··· Dataset records ···
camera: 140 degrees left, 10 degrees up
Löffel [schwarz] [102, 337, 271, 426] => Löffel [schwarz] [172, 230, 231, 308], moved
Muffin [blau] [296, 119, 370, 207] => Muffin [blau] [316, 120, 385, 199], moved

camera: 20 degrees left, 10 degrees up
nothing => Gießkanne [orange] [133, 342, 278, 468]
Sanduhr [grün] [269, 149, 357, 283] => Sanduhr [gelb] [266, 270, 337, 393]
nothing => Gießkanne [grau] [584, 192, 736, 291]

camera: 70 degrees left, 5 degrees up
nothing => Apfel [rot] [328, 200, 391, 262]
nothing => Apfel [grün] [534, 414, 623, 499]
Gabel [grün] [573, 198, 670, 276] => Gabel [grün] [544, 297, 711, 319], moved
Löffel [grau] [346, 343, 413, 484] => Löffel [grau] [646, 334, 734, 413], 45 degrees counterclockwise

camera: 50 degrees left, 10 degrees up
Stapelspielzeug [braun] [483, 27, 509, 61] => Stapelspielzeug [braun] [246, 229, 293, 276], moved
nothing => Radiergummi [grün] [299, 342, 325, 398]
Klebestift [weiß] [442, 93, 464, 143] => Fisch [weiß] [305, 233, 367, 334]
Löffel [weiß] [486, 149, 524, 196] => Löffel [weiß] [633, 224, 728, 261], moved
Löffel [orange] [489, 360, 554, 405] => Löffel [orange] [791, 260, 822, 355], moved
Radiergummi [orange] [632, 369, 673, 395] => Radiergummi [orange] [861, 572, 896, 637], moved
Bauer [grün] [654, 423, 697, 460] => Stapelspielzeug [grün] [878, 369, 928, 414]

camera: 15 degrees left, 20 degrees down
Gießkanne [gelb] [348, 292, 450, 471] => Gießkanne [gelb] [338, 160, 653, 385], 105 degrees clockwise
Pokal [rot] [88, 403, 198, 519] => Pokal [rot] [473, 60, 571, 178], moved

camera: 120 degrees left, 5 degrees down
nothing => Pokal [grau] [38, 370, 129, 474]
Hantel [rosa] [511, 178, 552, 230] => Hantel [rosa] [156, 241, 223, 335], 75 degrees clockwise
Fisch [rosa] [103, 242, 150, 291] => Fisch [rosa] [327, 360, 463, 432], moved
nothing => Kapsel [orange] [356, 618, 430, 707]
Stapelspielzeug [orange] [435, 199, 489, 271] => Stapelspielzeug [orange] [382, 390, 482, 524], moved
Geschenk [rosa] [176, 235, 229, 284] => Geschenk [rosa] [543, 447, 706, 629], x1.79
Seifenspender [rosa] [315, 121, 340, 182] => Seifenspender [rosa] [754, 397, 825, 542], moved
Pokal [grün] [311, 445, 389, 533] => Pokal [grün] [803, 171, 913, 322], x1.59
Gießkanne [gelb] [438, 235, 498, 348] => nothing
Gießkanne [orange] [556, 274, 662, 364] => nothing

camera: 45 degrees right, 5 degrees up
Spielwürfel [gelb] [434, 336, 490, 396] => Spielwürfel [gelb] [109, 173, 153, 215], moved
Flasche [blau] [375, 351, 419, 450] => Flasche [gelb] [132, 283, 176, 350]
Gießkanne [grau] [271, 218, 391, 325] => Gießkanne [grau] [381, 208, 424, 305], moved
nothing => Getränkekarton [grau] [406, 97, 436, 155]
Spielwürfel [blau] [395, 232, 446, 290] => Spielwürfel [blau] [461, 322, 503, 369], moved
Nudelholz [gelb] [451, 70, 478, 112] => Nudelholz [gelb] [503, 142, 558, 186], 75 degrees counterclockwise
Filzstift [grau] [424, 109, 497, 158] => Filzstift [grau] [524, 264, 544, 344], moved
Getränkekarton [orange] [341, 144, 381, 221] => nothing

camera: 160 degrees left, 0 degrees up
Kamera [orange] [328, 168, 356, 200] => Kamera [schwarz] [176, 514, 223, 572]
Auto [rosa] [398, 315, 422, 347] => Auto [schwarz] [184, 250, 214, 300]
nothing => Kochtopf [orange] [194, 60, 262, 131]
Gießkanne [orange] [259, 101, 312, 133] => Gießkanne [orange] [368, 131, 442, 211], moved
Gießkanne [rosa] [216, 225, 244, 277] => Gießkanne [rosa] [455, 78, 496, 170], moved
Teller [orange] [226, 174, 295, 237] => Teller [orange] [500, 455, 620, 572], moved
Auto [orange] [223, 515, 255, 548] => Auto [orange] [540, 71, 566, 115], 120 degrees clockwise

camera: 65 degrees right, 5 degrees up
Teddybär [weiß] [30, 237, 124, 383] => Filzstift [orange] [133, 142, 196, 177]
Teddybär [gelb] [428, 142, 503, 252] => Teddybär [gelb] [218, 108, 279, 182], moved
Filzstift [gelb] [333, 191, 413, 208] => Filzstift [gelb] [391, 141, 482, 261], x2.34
···
Task to complete.
A verbatim repeat of all the entries above is the required answer.

Response to the exercise.
camera: 140 degrees left, 10 degrees up
Löffel [schwarz] [102, 337, 271, 426] => Löffel [schwarz] [172, 230, 231, 308], moved
Muffin [blau] [296, 119, 370, 207] => Muffin [blau] [316, 120, 385, 199], moved

camera: 20 degrees left, 10 degrees up
nothing => Gießkanne [orange] [133, 342, 278, 468]
Sanduhr [grün] [269, 149, 357, 283] => Sanduhr [gelb] [266, 270, 337, 393]
nothing => Gießkanne [grau] [584, 192, 736, 291]

camera: 70 degrees left, 5 degrees up
nothing => Apfel [rot] [328, 200, 391, 262]
nothing => Apfel [grün] [534, 414, 623, 499]
Gabel [grün] [573, 198, 670, 276] => Gabel [grün] [544, 297, 711, 319], moved
Löffel [grau] [346, 343, 413, 484] => Löffel [grau] [646, 334, 734, 413], 45 degrees counterclockwise

camera: 50 degrees left, 10 degrees up
Stapelspielzeug [braun] [483, 27, 509, 61] => Stapelspielzeug [braun] [246, 229, 293, 276], moved
nothing => Radiergummi [grün] [299, 342, 325, 398]
Klebestift [weiß] [442, 93, 464, 143] => Fisch [weiß] [305, 233, 367, 334]
Löffel [weiß] [486, 149, 524, 196] => Löffel [weiß] [633, 224, 728, 261], moved
Löffel [orange] [489, 360, 554, 405] => Löffel [orange] [791, 260, 822, 355], moved
Radiergummi [orange] [632, 369, 673, 395] => Radiergummi [orange] [861, 572, 896, 637], moved
Bauer [grün] [654, 423, 697, 460] => Stapelspielzeug [grün] [878, 369, 928, 414]

camera: 15 degrees left, 20 degrees down
Gießkanne [gelb] [348, 292, 450, 471] => Gießkanne [gelb] [338, 160, 653, 385], 105 degrees clockwise
Pokal [rot] [88, 403, 198, 519] => Pokal [rot] [473, 60, 571, 178], moved

camera: 120 degrees left, 5 degrees down
nothing => Pokal [grau] [38, 370, 129, 474]
Hantel [rosa] [511, 178, 552, 230] => Hantel [rosa] [156, 241, 223, 335], 75 degrees clockwise
Fisch [rosa] [103, 242, 150, 291] => Fisch [rosa] [327, 360, 463, 432], moved
nothing => Kapsel [orange] [356, 618, 430, 707]
Stapelspielzeug [orange] [435, 199, 489, 271] => Stapelspielzeug [orange] [382, 390, 482, 524], moved
Geschenk [rosa] [176, 235, 229, 284] => Geschenk [rosa] [543, 447, 706, 629], x1.79
Seifenspender [rosa] [315, 121, 340, 182] => Seifenspender [rosa] [754, 397, 825, 542], moved
Pokal [grün] [311, 445, 389, 533] => Pokal [grün] [803, 171, 913, 322], x1.59
Gießkanne [gelb] [438, 235, 498, 348] => nothing
Gießkanne [orange] [556, 274, 662, 364] => nothing

camera: 45 degrees right, 5 degrees up
Spielwürfel [gelb] [434, 336, 490, 396] => Spielwürfel [gelb] [109, 173, 153, 215], moved
Flasche [blau] [375, 351, 419, 450] => Flasche [gelb] [132, 283, 176, 350]
Gießkanne [grau] [271, 218, 391, 325] => Gießkanne [grau] [381, 208, 424, 305], moved
nothing => Getränkekarton [grau] [406, 97, 436, 155]
Spielwürfel [blau] [395, 232, 446, 290] => Spielwürfel [blau] [461, 322, 503, 369], moved
Nudelholz [gelb] [451, 70, 478, 112] => Nudelholz [gelb] [503, 142, 558, 186], 75 degrees counterclockwise
Filzstift [grau] [424, 109, 497, 158] => Filzstift [grau] [524, 264, 544, 344], moved
Getränkekarton [orange] [341, 144, 381, 221] => nothing

camera: 160 degrees left, 0 degrees up
Kamera [orange] [328, 168, 356, 200] => Kamera [schwarz] [176, 514, 223, 572]
Auto [rosa] [398, 315, 422, 347] => Auto [schwarz] [184, 250, 214, 300]
nothing => Kochtopf [orange] [194, 60, 262, 131]
Gießkanne [orange] [259, 101, 312, 133] => Gießkanne [orange] [368, 131, 442, 211], moved
Gießkanne [rosa] [216, 225, 244, 277] => Gießkanne [rosa] [455, 78, 496, 170], moved
Teller [orange] [226, 174, 295, 237] => Teller [orange] [500, 455, 620, 572], moved
Auto [orange] [223, 515, 255, 548] => Auto [orange] [540, 71, 566, 115], 120 degrees clockwise

camera: 65 degrees right, 5 degrees up
Teddybär [weiß] [30, 237, 124, 383] => Filzstift [orange] [133, 142, 196, 177]
Teddybär [gelb] [428, 142, 503, 252] => Teddybär [gelb] [218, 108, 279, 182], moved
Filzstift [gelb] [333, 191, 413, 208] => Filzstift [gelb] [391, 141, 482, 261], x2.34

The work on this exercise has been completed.